#### MATERIAL SHOWN:
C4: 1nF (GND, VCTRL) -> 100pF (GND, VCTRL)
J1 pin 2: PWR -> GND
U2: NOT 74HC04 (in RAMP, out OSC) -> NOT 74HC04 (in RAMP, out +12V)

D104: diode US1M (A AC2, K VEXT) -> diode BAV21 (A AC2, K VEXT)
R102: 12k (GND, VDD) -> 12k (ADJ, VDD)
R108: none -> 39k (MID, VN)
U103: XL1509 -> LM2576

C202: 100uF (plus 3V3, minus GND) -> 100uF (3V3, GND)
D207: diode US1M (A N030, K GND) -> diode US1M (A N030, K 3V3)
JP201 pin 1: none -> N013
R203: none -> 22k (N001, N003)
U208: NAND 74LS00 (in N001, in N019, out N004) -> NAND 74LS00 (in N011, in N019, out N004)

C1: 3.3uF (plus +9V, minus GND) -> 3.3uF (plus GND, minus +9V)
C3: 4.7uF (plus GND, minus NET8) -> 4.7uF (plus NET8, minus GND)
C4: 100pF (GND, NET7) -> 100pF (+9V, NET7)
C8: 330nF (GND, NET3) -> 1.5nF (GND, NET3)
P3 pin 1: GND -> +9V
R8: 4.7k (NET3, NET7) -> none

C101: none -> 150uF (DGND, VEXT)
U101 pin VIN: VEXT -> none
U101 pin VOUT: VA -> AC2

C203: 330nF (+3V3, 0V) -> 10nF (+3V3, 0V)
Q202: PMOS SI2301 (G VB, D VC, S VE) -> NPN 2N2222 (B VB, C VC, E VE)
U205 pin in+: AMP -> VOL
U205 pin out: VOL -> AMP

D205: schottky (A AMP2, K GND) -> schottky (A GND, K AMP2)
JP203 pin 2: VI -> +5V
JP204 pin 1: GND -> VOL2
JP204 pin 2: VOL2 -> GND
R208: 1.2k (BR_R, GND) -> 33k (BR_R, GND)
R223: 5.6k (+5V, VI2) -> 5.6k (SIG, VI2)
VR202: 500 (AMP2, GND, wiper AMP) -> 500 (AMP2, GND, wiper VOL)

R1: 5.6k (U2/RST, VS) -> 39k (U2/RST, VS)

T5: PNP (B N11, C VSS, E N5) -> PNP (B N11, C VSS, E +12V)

#### TASK ITEM:
Your output should be an exact transcription of the line that holds "C202: 100uF (plus" and each line after it through the end of the listing above.

#### ANSWER SPACE:
C202: 100uF (plus 3V3, minus GND) -> 100uF (3V3, GND)
D207: diode US1M (A N030, K GND) -> diode US1M (A N030, K 3V3)
JP201 pin 1: none -> N013
R203: none -> 22k (N001, N003)
U208: NAND 74LS00 (in N001, in N019, out N004) -> NAND 74LS00 (in N011, in N019, out N004)

C1: 3.3uF (plus +9V, minus GND) -> 3.3uF (plus GND, minus +9V)
C3: 4.7uF (plus GND, minus NET8) -> 4.7uF (plus NET8, minus GND)
C4: 100pF (GND, NET7) -> 100pF (+9V, NET7)
C8: 330nF (GND, NET3) -> 1.5nF (GND, NET3)
P3 pin 1: GND -> +9V
R8: 4.7k (NET3, NET7) -> none

C101: none -> 150uF (DGND, VEXT)
U101 pin VIN: VEXT -> none
U101 pin VOUT: VA -> AC2

C203: 330nF (+3V3, 0V) -> 10nF (+3V3, 0V)
Q202: PMOS SI2301 (G VB, D VC, S VE) -> NPN 2N2222 (B VB, C VC, E VE)
U205 pin in+: AMP -> VOL
U205 pin out: VOL -> AMP

D205: schottky (A AMP2, K GND) -> schottky (A GND, K AMP2)
JP203 pin 2: VI -> +5V
JP204 pin 1: GND -> VOL2
JP204 pin 2: VOL2 -> GND
R208: 1.2k (BR_R, GND) -> 33k (BR_R, GND)
R223: 5.6k (+5V, VI2) -> 5.6k (SIG, VI2)
VR202: 500 (AMP2, GND, wiper AMP) -> 500 (AMP2, GND, wiper VOL)

R1: 5.6k (U2/RST, VS) -> 39k (U2/RST, VS)

T5: PNP (B N11, C VSS, E N5) -> PNP (B N11, C VSS, E +12V)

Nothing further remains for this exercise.